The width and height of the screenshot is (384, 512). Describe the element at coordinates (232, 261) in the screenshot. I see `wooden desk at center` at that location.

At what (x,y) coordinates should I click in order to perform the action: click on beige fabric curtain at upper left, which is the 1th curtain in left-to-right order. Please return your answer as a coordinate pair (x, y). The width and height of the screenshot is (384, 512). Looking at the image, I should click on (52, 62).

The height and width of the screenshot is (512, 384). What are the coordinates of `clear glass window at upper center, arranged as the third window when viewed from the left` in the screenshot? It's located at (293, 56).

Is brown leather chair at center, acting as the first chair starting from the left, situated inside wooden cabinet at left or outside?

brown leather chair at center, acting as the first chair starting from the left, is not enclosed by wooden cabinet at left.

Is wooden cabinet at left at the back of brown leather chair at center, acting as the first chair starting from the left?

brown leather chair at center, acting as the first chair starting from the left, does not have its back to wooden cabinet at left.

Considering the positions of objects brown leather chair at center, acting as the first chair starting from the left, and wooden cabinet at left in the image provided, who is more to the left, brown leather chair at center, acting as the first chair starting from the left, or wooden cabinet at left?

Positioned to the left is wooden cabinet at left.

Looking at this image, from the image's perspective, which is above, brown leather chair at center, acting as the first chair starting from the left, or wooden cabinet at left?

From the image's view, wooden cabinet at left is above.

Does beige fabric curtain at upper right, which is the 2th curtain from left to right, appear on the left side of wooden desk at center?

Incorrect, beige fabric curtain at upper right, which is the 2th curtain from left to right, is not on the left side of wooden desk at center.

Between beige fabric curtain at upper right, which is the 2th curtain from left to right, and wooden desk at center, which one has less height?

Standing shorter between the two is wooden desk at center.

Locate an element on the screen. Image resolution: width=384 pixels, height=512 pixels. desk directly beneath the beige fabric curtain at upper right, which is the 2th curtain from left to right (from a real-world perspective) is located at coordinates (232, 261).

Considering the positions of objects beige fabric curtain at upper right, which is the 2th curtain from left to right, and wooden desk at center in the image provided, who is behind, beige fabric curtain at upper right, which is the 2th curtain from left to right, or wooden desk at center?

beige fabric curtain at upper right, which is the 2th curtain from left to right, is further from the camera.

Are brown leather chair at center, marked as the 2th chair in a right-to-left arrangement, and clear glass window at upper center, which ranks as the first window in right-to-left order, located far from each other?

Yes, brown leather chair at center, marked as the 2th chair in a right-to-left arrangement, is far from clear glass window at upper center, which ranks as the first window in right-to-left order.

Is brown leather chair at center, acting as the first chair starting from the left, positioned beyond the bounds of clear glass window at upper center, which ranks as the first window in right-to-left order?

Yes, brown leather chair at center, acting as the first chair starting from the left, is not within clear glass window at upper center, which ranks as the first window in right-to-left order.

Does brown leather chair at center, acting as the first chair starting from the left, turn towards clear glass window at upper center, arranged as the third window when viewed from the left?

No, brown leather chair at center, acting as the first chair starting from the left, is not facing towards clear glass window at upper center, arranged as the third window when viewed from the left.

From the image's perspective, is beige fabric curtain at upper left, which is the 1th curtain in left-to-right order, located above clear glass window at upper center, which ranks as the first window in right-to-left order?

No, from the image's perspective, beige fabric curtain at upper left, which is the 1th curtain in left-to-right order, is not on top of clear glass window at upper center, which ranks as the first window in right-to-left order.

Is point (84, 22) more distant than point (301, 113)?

================

### Exercise:
Extract every one of the rows above and reproduce them word for word, leaving none out and changing nothing.

### The response:
The width and height of the screenshot is (384, 512). Describe the element at coordinates (232, 261) in the screenshot. I see `wooden desk at center` at that location.

At what (x,y) coordinates should I click in order to perform the action: click on beige fabric curtain at upper left, which is the 1th curtain in left-to-right order. Please return your answer as a coordinate pair (x, y). The width and height of the screenshot is (384, 512). Looking at the image, I should click on (52, 62).

The height and width of the screenshot is (512, 384). What are the coordinates of `clear glass window at upper center, arranged as the third window when viewed from the left` in the screenshot? It's located at (293, 56).

Is brown leather chair at center, acting as the first chair starting from the left, situated inside wooden cabinet at left or outside?

brown leather chair at center, acting as the first chair starting from the left, is not enclosed by wooden cabinet at left.

Is wooden cabinet at left at the back of brown leather chair at center, acting as the first chair starting from the left?

brown leather chair at center, acting as the first chair starting from the left, does not have its back to wooden cabinet at left.

Considering the positions of objects brown leather chair at center, acting as the first chair starting from the left, and wooden cabinet at left in the image provided, who is more to the left, brown leather chair at center, acting as the first chair starting from the left, or wooden cabinet at left?

Positioned to the left is wooden cabinet at left.

Looking at this image, from the image's perspective, which is above, brown leather chair at center, acting as the first chair starting from the left, or wooden cabinet at left?

From the image's view, wooden cabinet at left is above.

Does beige fabric curtain at upper right, which is the 2th curtain from left to right, appear on the left side of wooden desk at center?

Incorrect, beige fabric curtain at upper right, which is the 2th curtain from left to right, is not on the left side of wooden desk at center.

Between beige fabric curtain at upper right, which is the 2th curtain from left to right, and wooden desk at center, which one has less height?

Standing shorter between the two is wooden desk at center.

Locate an element on the screen. Image resolution: width=384 pixels, height=512 pixels. desk directly beneath the beige fabric curtain at upper right, which is the 2th curtain from left to right (from a real-world perspective) is located at coordinates (232, 261).

Considering the positions of objects beige fabric curtain at upper right, which is the 2th curtain from left to right, and wooden desk at center in the image provided, who is behind, beige fabric curtain at upper right, which is the 2th curtain from left to right, or wooden desk at center?

beige fabric curtain at upper right, which is the 2th curtain from left to right, is further from the camera.

Are brown leather chair at center, marked as the 2th chair in a right-to-left arrangement, and clear glass window at upper center, which ranks as the first window in right-to-left order, located far from each other?

Yes, brown leather chair at center, marked as the 2th chair in a right-to-left arrangement, is far from clear glass window at upper center, which ranks as the first window in right-to-left order.

Is brown leather chair at center, acting as the first chair starting from the left, positioned beyond the bounds of clear glass window at upper center, which ranks as the first window in right-to-left order?

Yes, brown leather chair at center, acting as the first chair starting from the left, is not within clear glass window at upper center, which ranks as the first window in right-to-left order.

Does brown leather chair at center, acting as the first chair starting from the left, turn towards clear glass window at upper center, arranged as the third window when viewed from the left?

No, brown leather chair at center, acting as the first chair starting from the left, is not facing towards clear glass window at upper center, arranged as the third window when viewed from the left.

From the image's perspective, is beige fabric curtain at upper left, which is the 1th curtain in left-to-right order, located above clear glass window at upper center, which ranks as the first window in right-to-left order?

No, from the image's perspective, beige fabric curtain at upper left, which is the 1th curtain in left-to-right order, is not on top of clear glass window at upper center, which ranks as the first window in right-to-left order.

Is point (84, 22) more distant than point (301, 113)?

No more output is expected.